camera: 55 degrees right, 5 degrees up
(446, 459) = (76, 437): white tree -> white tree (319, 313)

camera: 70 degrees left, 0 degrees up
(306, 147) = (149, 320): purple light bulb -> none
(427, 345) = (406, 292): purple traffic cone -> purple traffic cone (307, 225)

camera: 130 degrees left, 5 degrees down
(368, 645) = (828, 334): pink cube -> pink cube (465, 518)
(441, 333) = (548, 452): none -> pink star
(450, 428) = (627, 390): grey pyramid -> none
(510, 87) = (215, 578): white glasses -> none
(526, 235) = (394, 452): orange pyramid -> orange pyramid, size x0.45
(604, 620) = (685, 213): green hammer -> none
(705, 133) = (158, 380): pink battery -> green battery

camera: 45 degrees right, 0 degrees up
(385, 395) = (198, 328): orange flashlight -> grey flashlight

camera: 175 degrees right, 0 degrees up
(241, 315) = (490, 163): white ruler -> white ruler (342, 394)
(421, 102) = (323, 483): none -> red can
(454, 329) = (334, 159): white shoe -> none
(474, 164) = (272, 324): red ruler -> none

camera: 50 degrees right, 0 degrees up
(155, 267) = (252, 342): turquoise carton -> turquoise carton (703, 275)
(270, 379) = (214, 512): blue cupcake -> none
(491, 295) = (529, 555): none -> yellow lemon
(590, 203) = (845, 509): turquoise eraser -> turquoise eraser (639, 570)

● ● ● ● ●

Activity: Copy all lines of the records in which the string "ruler" can be found.

Answer to the exercise:
(241, 315) = (490, 163): white ruler -> white ruler (342, 394)
(474, 164) = (272, 324): red ruler -> none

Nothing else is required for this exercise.